** Opening Provided material block **
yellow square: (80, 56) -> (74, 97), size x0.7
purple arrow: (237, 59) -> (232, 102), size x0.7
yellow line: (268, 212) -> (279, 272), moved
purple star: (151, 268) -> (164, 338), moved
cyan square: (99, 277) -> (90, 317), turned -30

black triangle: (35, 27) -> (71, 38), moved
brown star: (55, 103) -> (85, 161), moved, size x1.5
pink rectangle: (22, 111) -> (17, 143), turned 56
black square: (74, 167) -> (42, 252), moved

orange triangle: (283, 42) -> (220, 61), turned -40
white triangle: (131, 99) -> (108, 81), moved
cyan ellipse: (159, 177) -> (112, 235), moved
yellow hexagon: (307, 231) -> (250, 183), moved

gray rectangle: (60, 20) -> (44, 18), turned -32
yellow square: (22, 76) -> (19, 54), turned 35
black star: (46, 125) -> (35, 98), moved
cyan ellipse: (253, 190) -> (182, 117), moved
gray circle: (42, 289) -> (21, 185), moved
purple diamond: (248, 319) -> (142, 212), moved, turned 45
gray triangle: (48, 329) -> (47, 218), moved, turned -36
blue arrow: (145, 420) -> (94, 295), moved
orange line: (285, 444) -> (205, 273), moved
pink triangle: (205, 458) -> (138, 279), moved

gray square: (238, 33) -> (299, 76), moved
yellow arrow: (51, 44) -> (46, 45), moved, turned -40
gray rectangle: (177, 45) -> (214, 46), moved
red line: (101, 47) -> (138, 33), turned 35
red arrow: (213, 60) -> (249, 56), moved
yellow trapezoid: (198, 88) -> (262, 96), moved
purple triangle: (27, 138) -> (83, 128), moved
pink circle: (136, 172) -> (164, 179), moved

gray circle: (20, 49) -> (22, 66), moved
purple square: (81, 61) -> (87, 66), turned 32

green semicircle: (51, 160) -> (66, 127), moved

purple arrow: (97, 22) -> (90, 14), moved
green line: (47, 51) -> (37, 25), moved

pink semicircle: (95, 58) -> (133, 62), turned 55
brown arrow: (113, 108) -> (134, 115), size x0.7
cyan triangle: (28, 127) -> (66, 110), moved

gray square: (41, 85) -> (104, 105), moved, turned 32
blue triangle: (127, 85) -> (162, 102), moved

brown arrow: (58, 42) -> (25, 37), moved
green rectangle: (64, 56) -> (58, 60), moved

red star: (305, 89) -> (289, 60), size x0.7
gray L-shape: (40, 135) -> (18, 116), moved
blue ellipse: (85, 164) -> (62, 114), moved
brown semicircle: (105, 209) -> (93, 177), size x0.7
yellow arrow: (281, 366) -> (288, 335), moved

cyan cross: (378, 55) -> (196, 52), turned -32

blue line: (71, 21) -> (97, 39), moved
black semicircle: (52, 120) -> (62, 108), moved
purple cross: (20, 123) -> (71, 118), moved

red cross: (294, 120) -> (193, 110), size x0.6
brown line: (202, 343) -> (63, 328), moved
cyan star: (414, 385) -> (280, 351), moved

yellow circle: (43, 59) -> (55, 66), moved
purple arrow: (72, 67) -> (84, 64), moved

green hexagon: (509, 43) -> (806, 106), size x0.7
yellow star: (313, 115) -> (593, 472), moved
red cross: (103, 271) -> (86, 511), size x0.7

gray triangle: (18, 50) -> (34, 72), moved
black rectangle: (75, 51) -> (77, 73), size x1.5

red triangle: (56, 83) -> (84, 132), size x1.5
** Closing Provided material block **
Exercise: Every entry should be printed again exactly as it stands.

Solved problem:
yellow square: (80, 56) -> (74, 97), size x0.7
purple arrow: (237, 59) -> (232, 102), size x0.7
yellow line: (268, 212) -> (279, 272), moved
purple star: (151, 268) -> (164, 338), moved
cyan square: (99, 277) -> (90, 317), turned -30

black triangle: (35, 27) -> (71, 38), moved
brown star: (55, 103) -> (85, 161), moved, size x1.5
pink rectangle: (22, 111) -> (17, 143), turned 56
black square: (74, 167) -> (42, 252), moved

orange triangle: (283, 42) -> (220, 61), turned -40
white triangle: (131, 99) -> (108, 81), moved
cyan ellipse: (159, 177) -> (112, 235), moved
yellow hexagon: (307, 231) -> (250, 183), moved

gray rectangle: (60, 20) -> (44, 18), turned -32
yellow square: (22, 76) -> (19, 54), turned 35
black star: (46, 125) -> (35, 98), moved
cyan ellipse: (253, 190) -> (182, 117), moved
gray circle: (42, 289) -> (21, 185), moved
purple diamond: (248, 319) -> (142, 212), moved, turned 45
gray triangle: (48, 329) -> (47, 218), moved, turned -36
blue arrow: (145, 420) -> (94, 295), moved
orange line: (285, 444) -> (205, 273), moved
pink triangle: (205, 458) -> (138, 279), moved

gray square: (238, 33) -> (299, 76), moved
yellow arrow: (51, 44) -> (46, 45), moved, turned -40
gray rectangle: (177, 45) -> (214, 46), moved
red line: (101, 47) -> (138, 33), turned 35
red arrow: (213, 60) -> (249, 56), moved
yellow trapezoid: (198, 88) -> (262, 96), moved
purple triangle: (27, 138) -> (83, 128), moved
pink circle: (136, 172) -> (164, 179), moved

gray circle: (20, 49) -> (22, 66), moved
purple square: (81, 61) -> (87, 66), turned 32

green semicircle: (51, 160) -> (66, 127), moved

purple arrow: (97, 22) -> (90, 14), moved
green line: (47, 51) -> (37, 25), moved

pink semicircle: (95, 58) -> (133, 62), turned 55
brown arrow: (113, 108) -> (134, 115), size x0.7
cyan triangle: (28, 127) -> (66, 110), moved

gray square: (41, 85) -> (104, 105), moved, turned 32
blue triangle: (127, 85) -> (162, 102), moved

brown arrow: (58, 42) -> (25, 37), moved
green rectangle: (64, 56) -> (58, 60), moved

red star: (305, 89) -> (289, 60), size x0.7
gray L-shape: (40, 135) -> (18, 116), moved
blue ellipse: (85, 164) -> (62, 114), moved
brown semicircle: (105, 209) -> (93, 177), size x0.7
yellow arrow: (281, 366) -> (288, 335), moved

cyan cross: (378, 55) -> (196, 52), turned -32

blue line: (71, 21) -> (97, 39), moved
black semicircle: (52, 120) -> (62, 108), moved
purple cross: (20, 123) -> (71, 118), moved

red cross: (294, 120) -> (193, 110), size x0.6
brown line: (202, 343) -> (63, 328), moved
cyan star: (414, 385) -> (280, 351), moved

yellow circle: (43, 59) -> (55, 66), moved
purple arrow: (72, 67) -> (84, 64), moved

green hexagon: (509, 43) -> (806, 106), size x0.7
yellow star: (313, 115) -> (593, 472), moved
red cross: (103, 271) -> (86, 511), size x0.7

gray triangle: (18, 50) -> (34, 72), moved
black rectangle: (75, 51) -> (77, 73), size x1.5

red triangle: (56, 83) -> (84, 132), size x1.5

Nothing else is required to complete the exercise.